## Your goal
Convert only the data lines starting at the line that contains "at (337, 284)." and ending at the line that contains "Find the location" into a Markdown table with the columns Row and Data line. Number the rows in order and skip any blank lines.

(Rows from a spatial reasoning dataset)
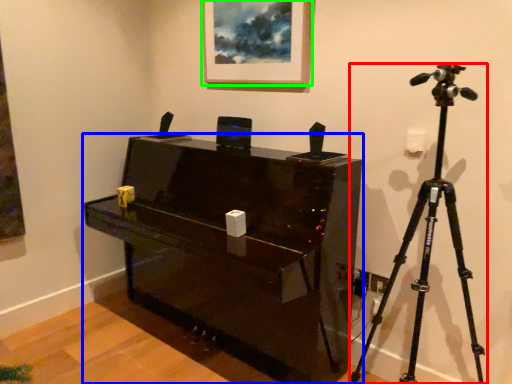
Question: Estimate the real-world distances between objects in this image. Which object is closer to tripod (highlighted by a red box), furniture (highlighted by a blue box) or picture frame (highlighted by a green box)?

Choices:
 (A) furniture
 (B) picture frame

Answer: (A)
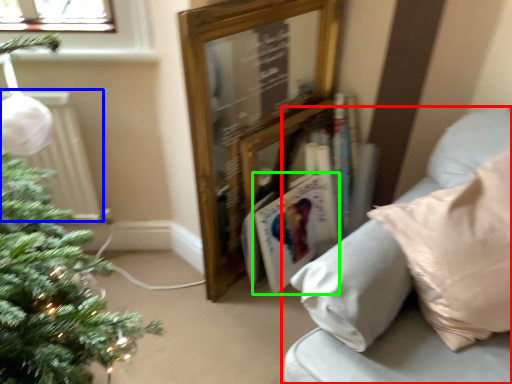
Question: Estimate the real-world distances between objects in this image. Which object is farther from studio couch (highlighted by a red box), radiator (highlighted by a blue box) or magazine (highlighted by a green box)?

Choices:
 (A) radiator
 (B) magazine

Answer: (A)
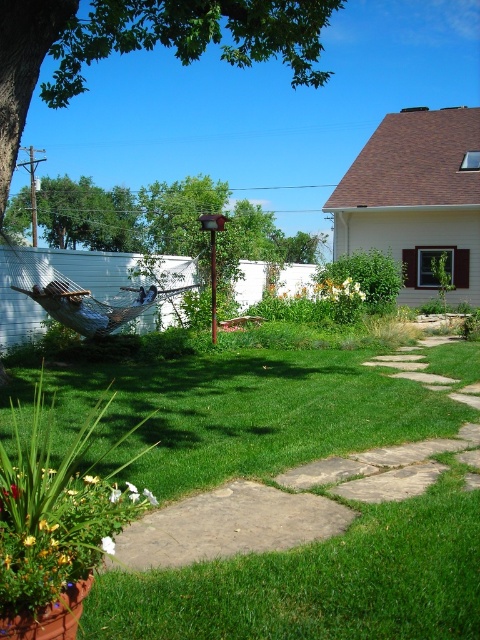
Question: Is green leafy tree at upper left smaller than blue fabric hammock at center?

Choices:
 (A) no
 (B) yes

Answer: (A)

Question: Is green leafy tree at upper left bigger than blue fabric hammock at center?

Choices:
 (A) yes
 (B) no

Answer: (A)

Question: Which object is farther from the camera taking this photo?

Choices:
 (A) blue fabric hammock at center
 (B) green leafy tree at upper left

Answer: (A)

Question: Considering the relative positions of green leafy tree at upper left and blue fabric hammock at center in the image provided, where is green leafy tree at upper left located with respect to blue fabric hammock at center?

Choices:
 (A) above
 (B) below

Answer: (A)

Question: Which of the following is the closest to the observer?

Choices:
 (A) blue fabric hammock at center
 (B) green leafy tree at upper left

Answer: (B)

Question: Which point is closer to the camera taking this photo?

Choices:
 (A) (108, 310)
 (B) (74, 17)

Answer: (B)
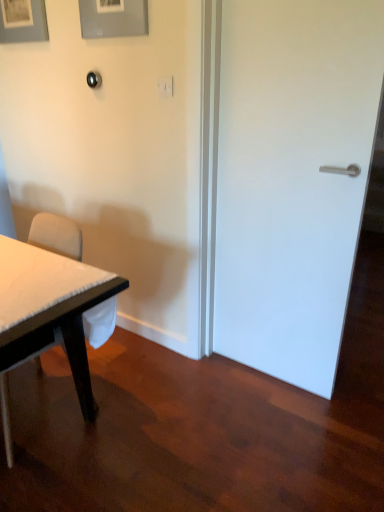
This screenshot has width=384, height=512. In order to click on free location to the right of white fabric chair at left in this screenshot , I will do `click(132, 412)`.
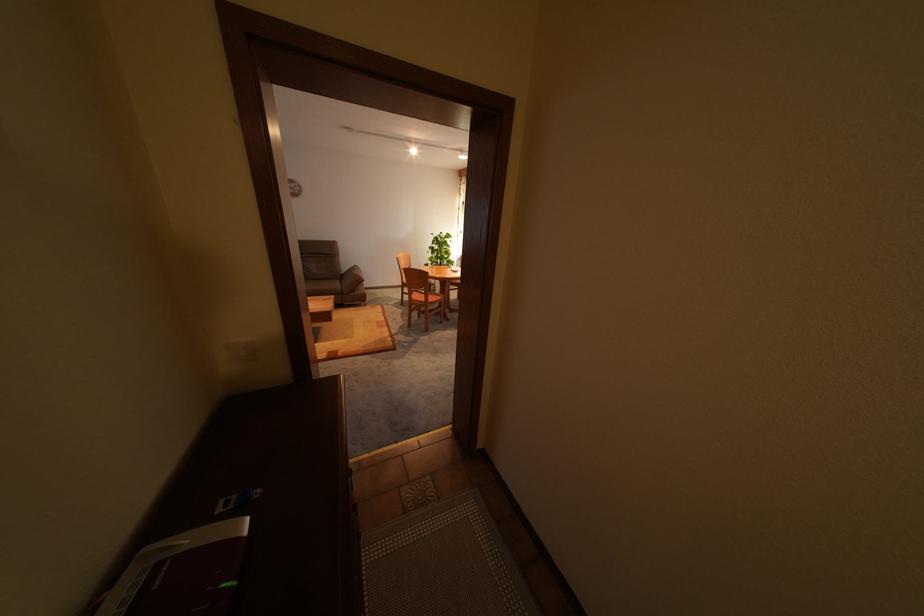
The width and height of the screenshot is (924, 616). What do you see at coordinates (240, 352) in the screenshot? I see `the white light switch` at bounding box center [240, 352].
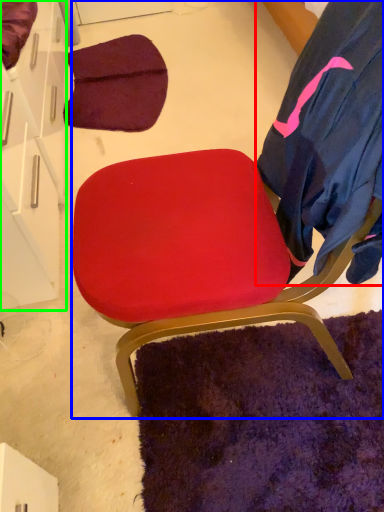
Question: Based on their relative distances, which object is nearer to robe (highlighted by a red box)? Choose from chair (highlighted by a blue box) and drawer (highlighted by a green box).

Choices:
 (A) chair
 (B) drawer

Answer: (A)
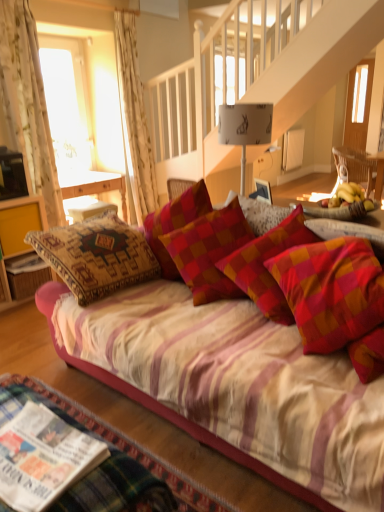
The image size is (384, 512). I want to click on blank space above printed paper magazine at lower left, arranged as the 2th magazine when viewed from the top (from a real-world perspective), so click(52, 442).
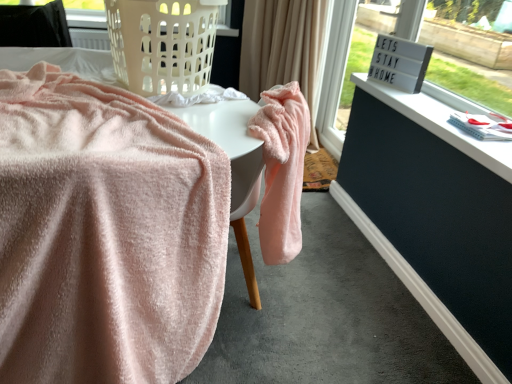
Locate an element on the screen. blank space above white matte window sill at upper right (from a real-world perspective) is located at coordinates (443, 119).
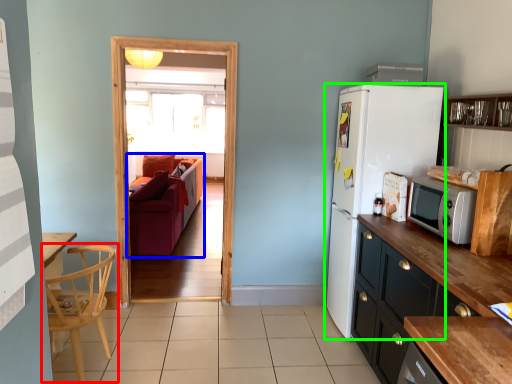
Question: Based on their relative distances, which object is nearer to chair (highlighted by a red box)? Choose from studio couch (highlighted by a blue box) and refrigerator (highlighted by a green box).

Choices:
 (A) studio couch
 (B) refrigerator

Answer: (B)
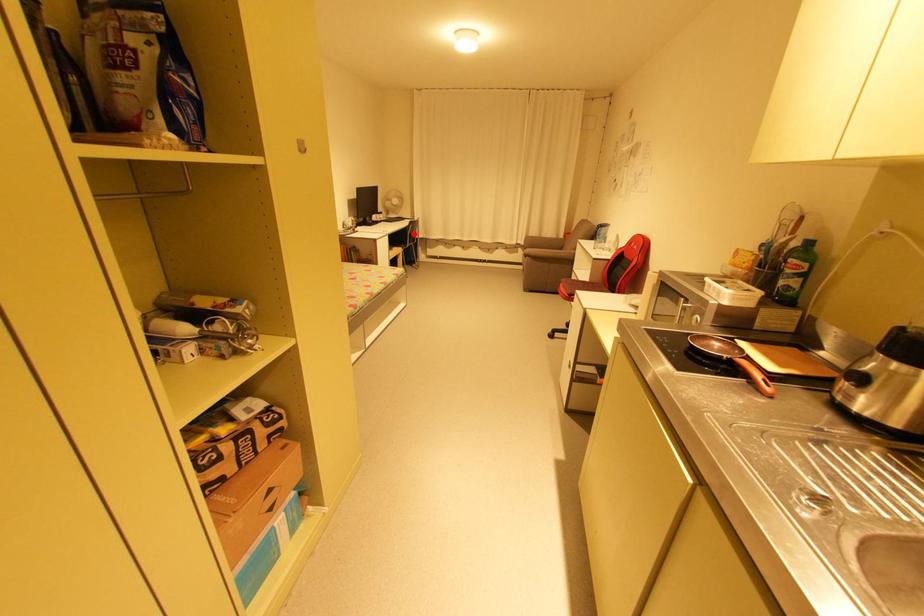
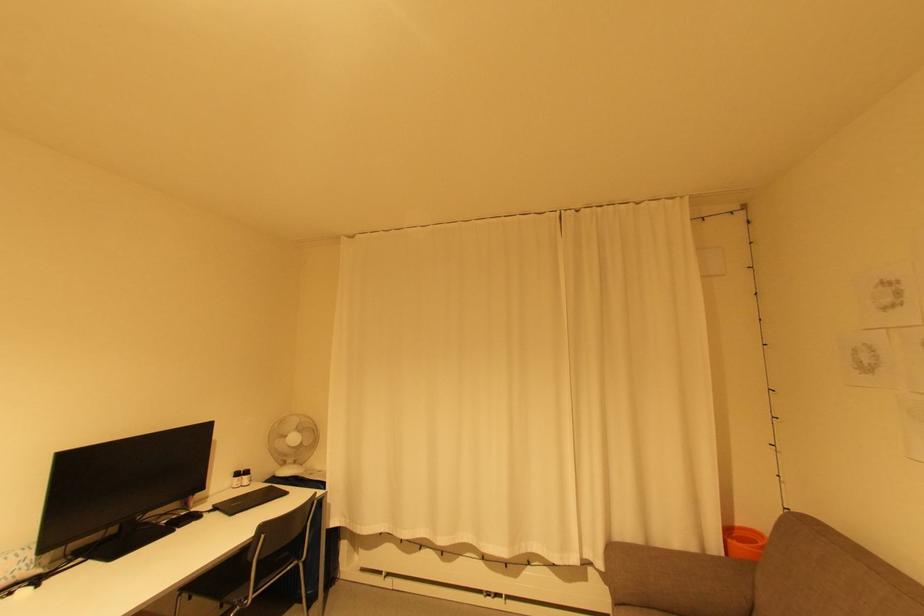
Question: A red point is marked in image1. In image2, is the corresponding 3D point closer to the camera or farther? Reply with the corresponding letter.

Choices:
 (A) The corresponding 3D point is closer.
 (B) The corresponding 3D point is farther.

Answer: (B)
--
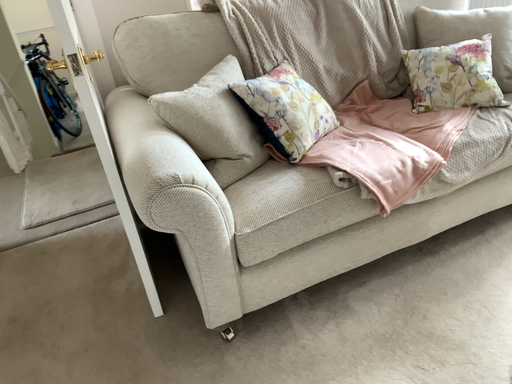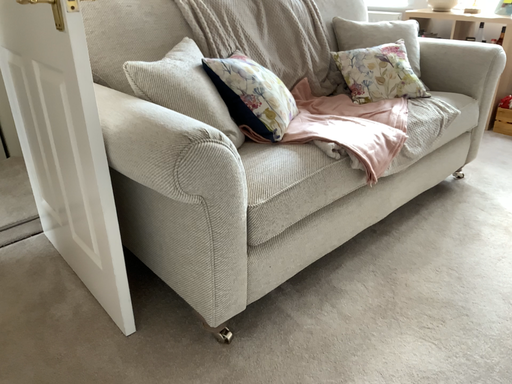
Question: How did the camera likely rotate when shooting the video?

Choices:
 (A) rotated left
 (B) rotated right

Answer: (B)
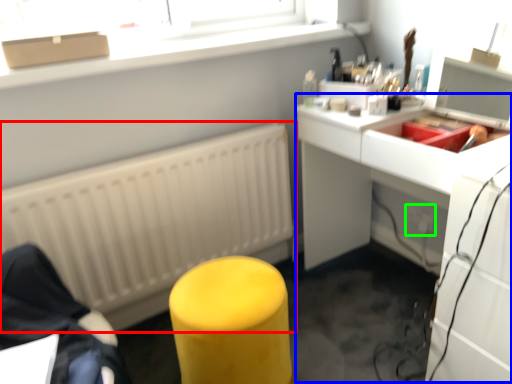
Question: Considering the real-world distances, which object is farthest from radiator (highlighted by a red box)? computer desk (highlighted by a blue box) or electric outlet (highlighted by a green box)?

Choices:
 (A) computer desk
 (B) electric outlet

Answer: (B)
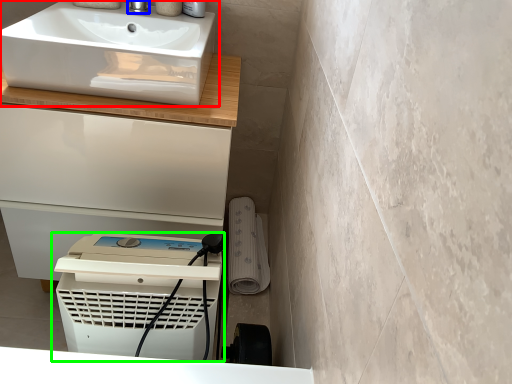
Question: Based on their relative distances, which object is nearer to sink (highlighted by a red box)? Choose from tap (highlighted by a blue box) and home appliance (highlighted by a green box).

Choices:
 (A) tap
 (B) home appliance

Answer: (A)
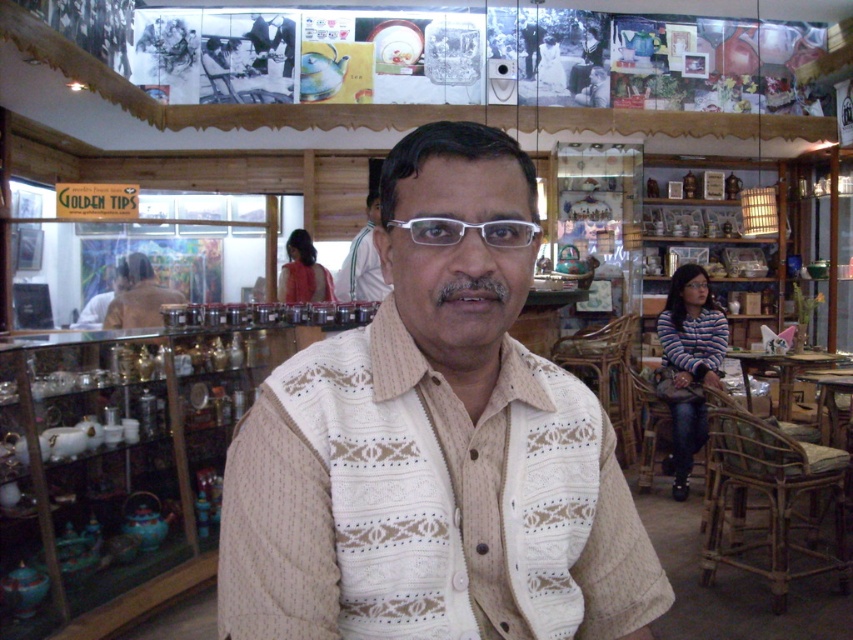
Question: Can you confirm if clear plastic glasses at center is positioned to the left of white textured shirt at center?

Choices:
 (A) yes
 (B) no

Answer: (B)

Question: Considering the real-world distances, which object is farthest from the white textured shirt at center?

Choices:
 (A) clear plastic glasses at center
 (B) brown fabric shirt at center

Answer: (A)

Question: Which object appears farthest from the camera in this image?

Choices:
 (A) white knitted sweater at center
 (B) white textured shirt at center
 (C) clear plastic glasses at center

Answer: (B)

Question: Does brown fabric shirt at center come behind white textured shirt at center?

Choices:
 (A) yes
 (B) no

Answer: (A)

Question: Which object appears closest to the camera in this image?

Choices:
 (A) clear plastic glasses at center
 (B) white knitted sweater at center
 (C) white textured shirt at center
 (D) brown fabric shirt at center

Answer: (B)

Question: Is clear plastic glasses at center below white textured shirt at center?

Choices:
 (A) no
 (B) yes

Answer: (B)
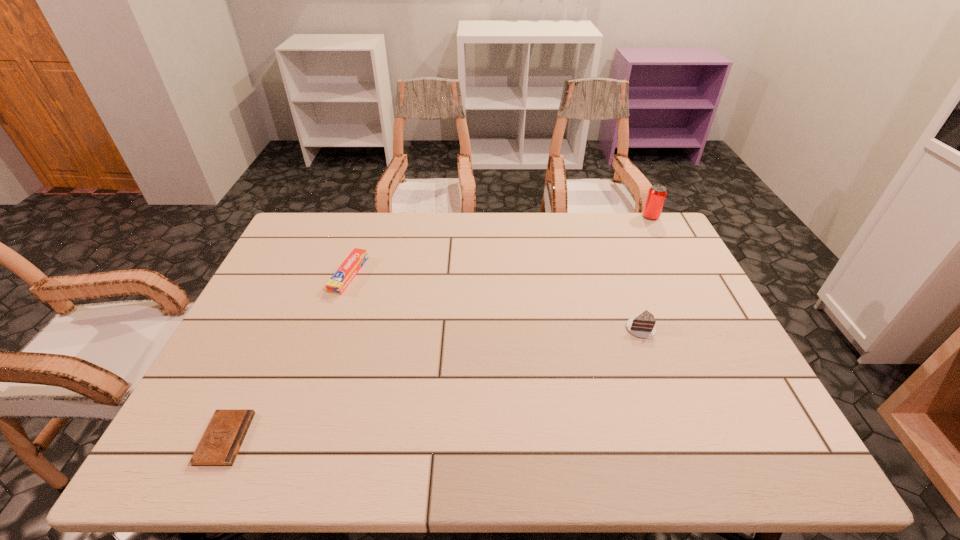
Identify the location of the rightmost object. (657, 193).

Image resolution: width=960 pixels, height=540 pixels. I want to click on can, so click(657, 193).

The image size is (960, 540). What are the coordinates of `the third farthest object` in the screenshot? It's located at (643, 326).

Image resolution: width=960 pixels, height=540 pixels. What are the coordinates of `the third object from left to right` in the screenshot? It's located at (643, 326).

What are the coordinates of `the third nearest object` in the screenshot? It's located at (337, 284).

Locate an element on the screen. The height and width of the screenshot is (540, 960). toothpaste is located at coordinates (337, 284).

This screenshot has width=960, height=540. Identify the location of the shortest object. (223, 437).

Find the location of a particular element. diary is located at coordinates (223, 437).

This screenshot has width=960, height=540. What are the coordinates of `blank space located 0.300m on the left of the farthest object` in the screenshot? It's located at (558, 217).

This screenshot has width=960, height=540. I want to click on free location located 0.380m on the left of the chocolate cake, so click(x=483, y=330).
* * *
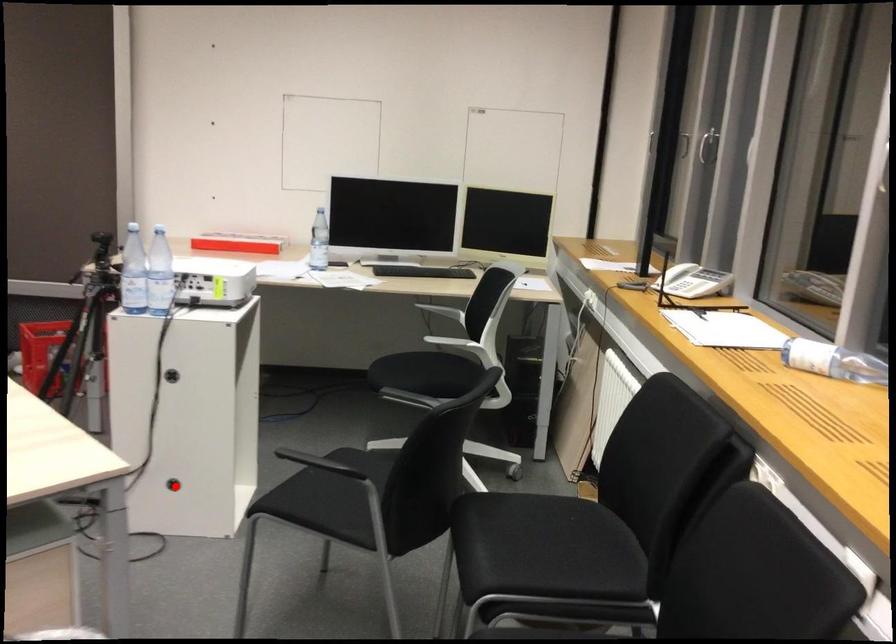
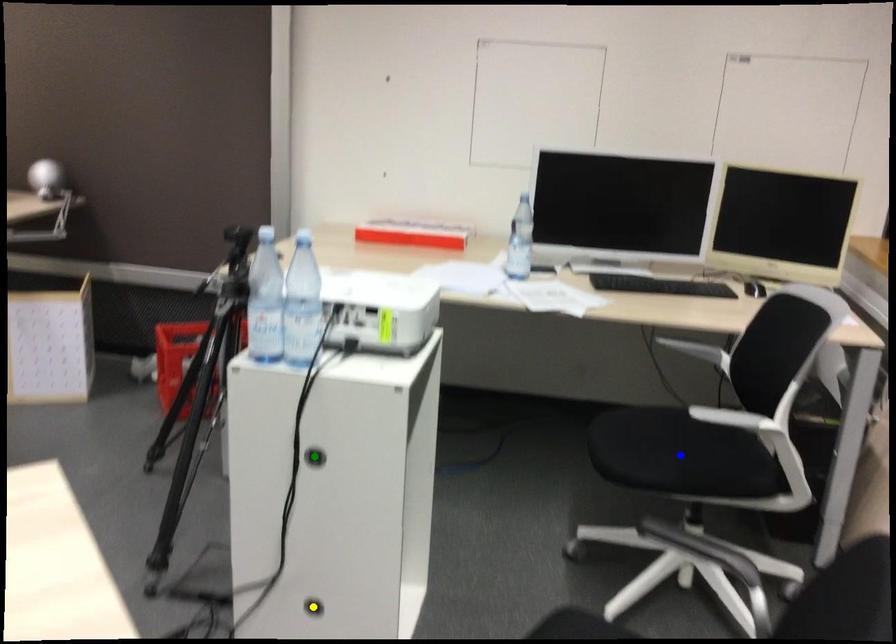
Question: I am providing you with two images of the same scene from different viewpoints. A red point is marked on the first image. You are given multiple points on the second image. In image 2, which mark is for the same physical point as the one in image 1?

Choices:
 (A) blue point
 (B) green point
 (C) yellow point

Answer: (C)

## Task output
| Row | Data line |
|---|---|
| 1 | What are the coordinates of `the third nearest object` in the screenshot? It's located at (337, 284). |
| 2 | Locate an element on the screen. The height and width of the screenshot is (540, 960). toothpaste is located at coordinates (337, 284). |
| 3 | This screenshot has width=960, height=540. Identify the location of the shortest object. (223, 437). |
| 4 | Find the location of a particular element. diary is located at coordinates (223, 437). |